*** Block opens ***

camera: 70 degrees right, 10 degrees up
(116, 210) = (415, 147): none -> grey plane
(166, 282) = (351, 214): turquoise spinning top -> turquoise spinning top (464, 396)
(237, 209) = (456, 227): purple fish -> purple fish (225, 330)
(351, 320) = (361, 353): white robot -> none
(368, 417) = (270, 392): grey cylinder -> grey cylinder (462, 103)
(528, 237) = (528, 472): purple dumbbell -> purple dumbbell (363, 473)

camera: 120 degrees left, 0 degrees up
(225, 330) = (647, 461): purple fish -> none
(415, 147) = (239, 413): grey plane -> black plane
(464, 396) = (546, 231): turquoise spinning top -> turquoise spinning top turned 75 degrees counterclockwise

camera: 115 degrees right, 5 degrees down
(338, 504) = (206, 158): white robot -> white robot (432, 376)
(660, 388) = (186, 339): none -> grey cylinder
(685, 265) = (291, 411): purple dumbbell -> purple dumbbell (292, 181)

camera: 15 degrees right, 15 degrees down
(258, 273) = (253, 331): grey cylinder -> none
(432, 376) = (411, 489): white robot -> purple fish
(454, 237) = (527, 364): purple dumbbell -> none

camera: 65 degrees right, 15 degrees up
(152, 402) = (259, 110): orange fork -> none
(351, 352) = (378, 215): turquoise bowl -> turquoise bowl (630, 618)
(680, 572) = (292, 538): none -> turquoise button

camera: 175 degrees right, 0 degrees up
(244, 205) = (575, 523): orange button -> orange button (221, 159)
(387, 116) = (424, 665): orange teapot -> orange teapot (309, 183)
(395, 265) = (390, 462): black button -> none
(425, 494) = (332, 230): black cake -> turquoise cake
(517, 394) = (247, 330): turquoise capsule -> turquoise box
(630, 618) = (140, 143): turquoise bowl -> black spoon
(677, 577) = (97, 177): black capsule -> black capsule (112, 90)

*** Block closes ***

Wherever the line holding "(166, 282) = (351, 214): turquoise" falls in the entries above, copy exactly from it through the line holding "(630, 618) = (140, 143): turquoise", inclusive, and add nothing.

(166, 282) = (351, 214): turquoise spinning top -> turquoise spinning top (464, 396)
(237, 209) = (456, 227): purple fish -> purple fish (225, 330)
(351, 320) = (361, 353): white robot -> none
(368, 417) = (270, 392): grey cylinder -> grey cylinder (462, 103)
(528, 237) = (528, 472): purple dumbbell -> purple dumbbell (363, 473)

camera: 120 degrees left, 0 degrees up
(225, 330) = (647, 461): purple fish -> none
(415, 147) = (239, 413): grey plane -> black plane
(464, 396) = (546, 231): turquoise spinning top -> turquoise spinning top turned 75 degrees counterclockwise

camera: 115 degrees right, 5 degrees down
(338, 504) = (206, 158): white robot -> white robot (432, 376)
(660, 388) = (186, 339): none -> grey cylinder
(685, 265) = (291, 411): purple dumbbell -> purple dumbbell (292, 181)

camera: 15 degrees right, 15 degrees down
(258, 273) = (253, 331): grey cylinder -> none
(432, 376) = (411, 489): white robot -> purple fish
(454, 237) = (527, 364): purple dumbbell -> none

camera: 65 degrees right, 15 degrees up
(152, 402) = (259, 110): orange fork -> none
(351, 352) = (378, 215): turquoise bowl -> turquoise bowl (630, 618)
(680, 572) = (292, 538): none -> turquoise button

camera: 175 degrees right, 0 degrees up
(244, 205) = (575, 523): orange button -> orange button (221, 159)
(387, 116) = (424, 665): orange teapot -> orange teapot (309, 183)
(395, 265) = (390, 462): black button -> none
(425, 494) = (332, 230): black cake -> turquoise cake
(517, 394) = (247, 330): turquoise capsule -> turquoise box
(630, 618) = (140, 143): turquoise bowl -> black spoon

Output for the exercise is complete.